BEGIN

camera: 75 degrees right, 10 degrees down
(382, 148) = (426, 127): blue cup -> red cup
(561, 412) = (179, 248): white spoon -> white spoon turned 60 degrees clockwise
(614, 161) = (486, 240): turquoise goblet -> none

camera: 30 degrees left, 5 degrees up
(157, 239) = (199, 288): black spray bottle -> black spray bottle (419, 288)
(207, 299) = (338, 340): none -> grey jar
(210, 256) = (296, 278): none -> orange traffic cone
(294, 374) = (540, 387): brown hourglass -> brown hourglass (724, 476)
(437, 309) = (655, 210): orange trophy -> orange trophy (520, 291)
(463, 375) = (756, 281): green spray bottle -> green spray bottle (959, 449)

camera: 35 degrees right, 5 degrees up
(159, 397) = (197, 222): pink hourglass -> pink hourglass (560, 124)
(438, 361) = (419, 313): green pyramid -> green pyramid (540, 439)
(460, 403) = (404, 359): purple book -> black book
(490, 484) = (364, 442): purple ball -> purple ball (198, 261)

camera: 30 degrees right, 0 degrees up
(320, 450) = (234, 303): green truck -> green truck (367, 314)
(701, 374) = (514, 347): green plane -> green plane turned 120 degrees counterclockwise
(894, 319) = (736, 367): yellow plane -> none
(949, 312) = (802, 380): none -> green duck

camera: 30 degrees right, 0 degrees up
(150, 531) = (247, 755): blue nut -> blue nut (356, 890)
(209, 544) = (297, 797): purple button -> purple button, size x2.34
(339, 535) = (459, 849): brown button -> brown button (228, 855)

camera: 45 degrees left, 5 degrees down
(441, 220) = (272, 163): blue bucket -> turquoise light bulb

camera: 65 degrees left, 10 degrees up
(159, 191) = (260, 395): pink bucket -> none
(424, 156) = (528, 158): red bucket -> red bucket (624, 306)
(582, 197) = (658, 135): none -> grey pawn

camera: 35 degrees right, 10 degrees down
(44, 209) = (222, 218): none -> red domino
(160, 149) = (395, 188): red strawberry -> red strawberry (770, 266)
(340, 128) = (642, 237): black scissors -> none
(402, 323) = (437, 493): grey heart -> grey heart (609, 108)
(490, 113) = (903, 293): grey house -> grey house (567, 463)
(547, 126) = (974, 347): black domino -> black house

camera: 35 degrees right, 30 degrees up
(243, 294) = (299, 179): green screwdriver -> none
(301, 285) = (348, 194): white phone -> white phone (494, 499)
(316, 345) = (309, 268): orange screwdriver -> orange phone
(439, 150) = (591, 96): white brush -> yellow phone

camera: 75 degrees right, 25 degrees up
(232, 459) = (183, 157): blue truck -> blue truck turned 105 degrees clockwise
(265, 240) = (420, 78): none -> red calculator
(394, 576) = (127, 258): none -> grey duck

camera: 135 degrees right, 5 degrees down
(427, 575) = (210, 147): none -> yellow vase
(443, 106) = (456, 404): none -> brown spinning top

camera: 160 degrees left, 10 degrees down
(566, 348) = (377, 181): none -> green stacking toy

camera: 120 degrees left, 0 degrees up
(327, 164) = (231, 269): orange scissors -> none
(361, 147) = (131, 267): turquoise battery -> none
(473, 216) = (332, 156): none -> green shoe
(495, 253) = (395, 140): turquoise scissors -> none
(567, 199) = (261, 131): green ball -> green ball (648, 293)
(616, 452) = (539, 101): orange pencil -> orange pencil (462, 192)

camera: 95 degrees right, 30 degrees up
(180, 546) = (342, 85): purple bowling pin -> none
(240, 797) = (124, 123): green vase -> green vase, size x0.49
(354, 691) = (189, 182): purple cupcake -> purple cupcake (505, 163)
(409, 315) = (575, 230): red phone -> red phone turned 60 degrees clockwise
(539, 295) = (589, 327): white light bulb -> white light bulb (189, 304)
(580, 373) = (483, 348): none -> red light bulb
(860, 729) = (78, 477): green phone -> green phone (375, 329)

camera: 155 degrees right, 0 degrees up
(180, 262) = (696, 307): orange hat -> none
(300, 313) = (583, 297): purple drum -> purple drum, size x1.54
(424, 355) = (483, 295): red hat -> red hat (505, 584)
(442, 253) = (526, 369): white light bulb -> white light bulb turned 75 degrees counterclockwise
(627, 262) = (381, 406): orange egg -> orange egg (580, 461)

END

* EXERCISE DIRECTIONS *
Once more, write out the records above, exactly as they stand.

* TASK RESULT *
camera: 75 degrees right, 10 degrees down
(382, 148) = (426, 127): blue cup -> red cup
(561, 412) = (179, 248): white spoon -> white spoon turned 60 degrees clockwise
(614, 161) = (486, 240): turquoise goblet -> none

camera: 30 degrees left, 5 degrees up
(157, 239) = (199, 288): black spray bottle -> black spray bottle (419, 288)
(207, 299) = (338, 340): none -> grey jar
(210, 256) = (296, 278): none -> orange traffic cone
(294, 374) = (540, 387): brown hourglass -> brown hourglass (724, 476)
(437, 309) = (655, 210): orange trophy -> orange trophy (520, 291)
(463, 375) = (756, 281): green spray bottle -> green spray bottle (959, 449)

camera: 35 degrees right, 5 degrees up
(159, 397) = (197, 222): pink hourglass -> pink hourglass (560, 124)
(438, 361) = (419, 313): green pyramid -> green pyramid (540, 439)
(460, 403) = (404, 359): purple book -> black book
(490, 484) = (364, 442): purple ball -> purple ball (198, 261)

camera: 30 degrees right, 0 degrees up
(320, 450) = (234, 303): green truck -> green truck (367, 314)
(701, 374) = (514, 347): green plane -> green plane turned 120 degrees counterclockwise
(894, 319) = (736, 367): yellow plane -> none
(949, 312) = (802, 380): none -> green duck

camera: 30 degrees right, 0 degrees up
(150, 531) = (247, 755): blue nut -> blue nut (356, 890)
(209, 544) = (297, 797): purple button -> purple button, size x2.34
(339, 535) = (459, 849): brown button -> brown button (228, 855)

camera: 45 degrees left, 5 degrees down
(441, 220) = (272, 163): blue bucket -> turquoise light bulb

camera: 65 degrees left, 10 degrees up
(159, 191) = (260, 395): pink bucket -> none
(424, 156) = (528, 158): red bucket -> red bucket (624, 306)
(582, 197) = (658, 135): none -> grey pawn

camera: 35 degrees right, 10 degrees down
(44, 209) = (222, 218): none -> red domino
(160, 149) = (395, 188): red strawberry -> red strawberry (770, 266)
(340, 128) = (642, 237): black scissors -> none
(402, 323) = (437, 493): grey heart -> grey heart (609, 108)
(490, 113) = (903, 293): grey house -> grey house (567, 463)
(547, 126) = (974, 347): black domino -> black house

camera: 35 degrees right, 30 degrees up
(243, 294) = (299, 179): green screwdriver -> none
(301, 285) = (348, 194): white phone -> white phone (494, 499)
(316, 345) = (309, 268): orange screwdriver -> orange phone
(439, 150) = (591, 96): white brush -> yellow phone

camera: 75 degrees right, 25 degrees up
(232, 459) = (183, 157): blue truck -> blue truck turned 105 degrees clockwise
(265, 240) = (420, 78): none -> red calculator
(394, 576) = (127, 258): none -> grey duck

camera: 135 degrees right, 5 degrees down
(427, 575) = (210, 147): none -> yellow vase
(443, 106) = (456, 404): none -> brown spinning top

camera: 160 degrees left, 10 degrees down
(566, 348) = (377, 181): none -> green stacking toy

camera: 120 degrees left, 0 degrees up
(327, 164) = (231, 269): orange scissors -> none
(361, 147) = (131, 267): turquoise battery -> none
(473, 216) = (332, 156): none -> green shoe
(495, 253) = (395, 140): turquoise scissors -> none
(567, 199) = (261, 131): green ball -> green ball (648, 293)
(616, 452) = (539, 101): orange pencil -> orange pencil (462, 192)

camera: 95 degrees right, 30 degrees up
(180, 546) = (342, 85): purple bowling pin -> none
(240, 797) = (124, 123): green vase -> green vase, size x0.49
(354, 691) = (189, 182): purple cupcake -> purple cupcake (505, 163)
(409, 315) = (575, 230): red phone -> red phone turned 60 degrees clockwise
(539, 295) = (589, 327): white light bulb -> white light bulb (189, 304)
(580, 373) = (483, 348): none -> red light bulb
(860, 729) = (78, 477): green phone -> green phone (375, 329)

camera: 155 degrees right, 0 degrees up
(180, 262) = (696, 307): orange hat -> none
(300, 313) = (583, 297): purple drum -> purple drum, size x1.54
(424, 355) = (483, 295): red hat -> red hat (505, 584)
(442, 253) = (526, 369): white light bulb -> white light bulb turned 75 degrees counterclockwise
(627, 262) = (381, 406): orange egg -> orange egg (580, 461)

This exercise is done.